▶ [ASSIGNED TASK]:
Everything in the listing below from the line containing "AUDIO pin RX: D6 -> A0" through the line containing "LUX1 pin SDA: D7 -> D2" must be repeated exactly; the remaining lines are not wanted.

▶ [SUPPLIED MATERIAL]:
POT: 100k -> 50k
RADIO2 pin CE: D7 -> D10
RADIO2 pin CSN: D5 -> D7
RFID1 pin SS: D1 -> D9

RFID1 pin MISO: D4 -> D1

--

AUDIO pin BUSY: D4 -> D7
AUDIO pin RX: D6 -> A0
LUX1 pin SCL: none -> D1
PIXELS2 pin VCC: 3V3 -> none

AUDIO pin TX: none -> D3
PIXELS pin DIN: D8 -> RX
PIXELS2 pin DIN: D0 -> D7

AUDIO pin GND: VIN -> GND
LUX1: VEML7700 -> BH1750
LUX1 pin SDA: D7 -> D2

▶ [OUTPUT BELOW]:
AUDIO pin RX: D6 -> A0
LUX1 pin SCL: none -> D1
PIXELS2 pin VCC: 3V3 -> none

AUDIO pin TX: none -> D3
PIXELS pin DIN: D8 -> RX
PIXELS2 pin DIN: D0 -> D7

AUDIO pin GND: VIN -> GND
LUX1: VEML7700 -> BH1750
LUX1 pin SDA: D7 -> D2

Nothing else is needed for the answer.